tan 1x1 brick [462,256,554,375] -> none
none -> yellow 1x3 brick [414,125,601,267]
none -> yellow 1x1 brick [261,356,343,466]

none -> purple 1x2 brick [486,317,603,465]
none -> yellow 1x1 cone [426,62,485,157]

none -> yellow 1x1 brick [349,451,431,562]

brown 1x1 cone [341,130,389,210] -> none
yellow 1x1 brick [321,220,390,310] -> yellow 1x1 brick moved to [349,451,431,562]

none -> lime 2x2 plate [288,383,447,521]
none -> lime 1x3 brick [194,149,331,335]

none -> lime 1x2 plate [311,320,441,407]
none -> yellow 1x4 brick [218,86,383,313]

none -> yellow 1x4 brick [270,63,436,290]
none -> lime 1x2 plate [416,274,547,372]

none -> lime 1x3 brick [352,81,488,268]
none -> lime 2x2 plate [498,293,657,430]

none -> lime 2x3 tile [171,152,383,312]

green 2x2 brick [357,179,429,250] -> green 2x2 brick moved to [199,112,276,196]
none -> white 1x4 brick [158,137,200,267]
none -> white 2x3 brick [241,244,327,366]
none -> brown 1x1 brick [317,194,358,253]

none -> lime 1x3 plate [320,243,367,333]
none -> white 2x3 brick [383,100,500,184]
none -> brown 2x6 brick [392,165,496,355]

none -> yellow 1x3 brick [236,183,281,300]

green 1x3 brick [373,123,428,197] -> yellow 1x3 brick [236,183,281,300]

______

PROBLEM DETAILS: The answer must be every line of the records that contains the word "yellow".

EXPECTED OUTPUT:
none -> yellow 1x3 brick [414,125,601,267]
none -> yellow 1x1 brick [261,356,343,466]
none -> yellow 1x1 cone [426,62,485,157]
none -> yellow 1x1 brick [349,451,431,562]
yellow 1x1 brick [321,220,390,310] -> yellow 1x1 brick moved to [349,451,431,562]
none -> yellow 1x4 brick [218,86,383,313]
none -> yellow 1x4 brick [270,63,436,290]
none -> yellow 1x3 brick [236,183,281,300]
green 1x3 brick [373,123,428,197] -> yellow 1x3 brick [236,183,281,300]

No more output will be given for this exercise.